| TASK STATEMENT |
Look below for the line holding "red line: moved 3 px down" and the line holding "green hexagon: moved 1 px left, 1 px up". Transcribe exactly those lines and all lines between them, nothing more.

Geometric shape edit sequences
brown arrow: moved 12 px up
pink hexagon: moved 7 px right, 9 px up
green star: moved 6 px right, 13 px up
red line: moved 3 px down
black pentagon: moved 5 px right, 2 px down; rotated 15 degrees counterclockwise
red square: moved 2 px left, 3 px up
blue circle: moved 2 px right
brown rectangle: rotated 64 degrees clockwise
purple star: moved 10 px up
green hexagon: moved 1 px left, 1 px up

* * *

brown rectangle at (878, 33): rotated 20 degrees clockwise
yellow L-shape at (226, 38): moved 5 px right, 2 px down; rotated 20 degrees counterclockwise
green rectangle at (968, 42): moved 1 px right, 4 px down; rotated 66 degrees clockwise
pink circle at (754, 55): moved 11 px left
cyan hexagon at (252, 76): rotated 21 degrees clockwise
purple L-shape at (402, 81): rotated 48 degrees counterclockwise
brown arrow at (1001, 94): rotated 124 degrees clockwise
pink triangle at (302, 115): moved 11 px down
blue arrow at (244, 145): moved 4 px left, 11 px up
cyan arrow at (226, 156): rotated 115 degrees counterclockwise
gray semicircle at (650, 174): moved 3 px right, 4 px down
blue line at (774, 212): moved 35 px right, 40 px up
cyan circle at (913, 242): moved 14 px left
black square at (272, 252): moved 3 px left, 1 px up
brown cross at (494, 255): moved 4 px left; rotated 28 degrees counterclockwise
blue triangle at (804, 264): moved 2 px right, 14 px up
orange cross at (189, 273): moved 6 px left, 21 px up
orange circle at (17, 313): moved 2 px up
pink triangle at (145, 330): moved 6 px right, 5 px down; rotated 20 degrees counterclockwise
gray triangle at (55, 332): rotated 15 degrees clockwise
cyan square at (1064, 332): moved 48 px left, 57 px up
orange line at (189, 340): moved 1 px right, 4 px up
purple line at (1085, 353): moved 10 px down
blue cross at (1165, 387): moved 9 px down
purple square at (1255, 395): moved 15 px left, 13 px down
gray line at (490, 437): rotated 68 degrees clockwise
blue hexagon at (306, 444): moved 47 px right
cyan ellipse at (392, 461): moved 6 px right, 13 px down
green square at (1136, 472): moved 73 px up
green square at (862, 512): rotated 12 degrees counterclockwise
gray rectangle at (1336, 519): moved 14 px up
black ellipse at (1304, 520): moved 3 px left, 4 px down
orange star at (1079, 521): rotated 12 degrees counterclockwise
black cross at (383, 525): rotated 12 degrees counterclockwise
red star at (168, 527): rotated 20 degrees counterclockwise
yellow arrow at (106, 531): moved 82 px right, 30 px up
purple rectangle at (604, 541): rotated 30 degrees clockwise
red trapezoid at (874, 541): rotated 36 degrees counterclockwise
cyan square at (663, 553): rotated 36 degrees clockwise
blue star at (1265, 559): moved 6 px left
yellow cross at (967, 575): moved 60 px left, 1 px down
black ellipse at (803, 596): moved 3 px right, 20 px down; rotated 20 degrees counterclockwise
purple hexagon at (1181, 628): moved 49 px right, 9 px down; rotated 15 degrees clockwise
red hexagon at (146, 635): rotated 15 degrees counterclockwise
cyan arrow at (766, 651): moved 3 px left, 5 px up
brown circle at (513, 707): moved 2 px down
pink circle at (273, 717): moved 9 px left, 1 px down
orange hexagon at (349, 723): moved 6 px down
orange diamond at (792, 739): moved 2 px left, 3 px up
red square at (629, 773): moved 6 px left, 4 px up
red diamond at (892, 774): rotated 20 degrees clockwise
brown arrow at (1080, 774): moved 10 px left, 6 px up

| THE ANSWER |
red line: moved 3 px down
black pentagon: moved 5 px right, 2 px down; rotated 15 degrees counterclockwise
red square: moved 2 px left, 3 px up
blue circle: moved 2 px right
brown rectangle: rotated 64 degrees clockwise
purple star: moved 10 px up
green hexagon: moved 1 px left, 1 px up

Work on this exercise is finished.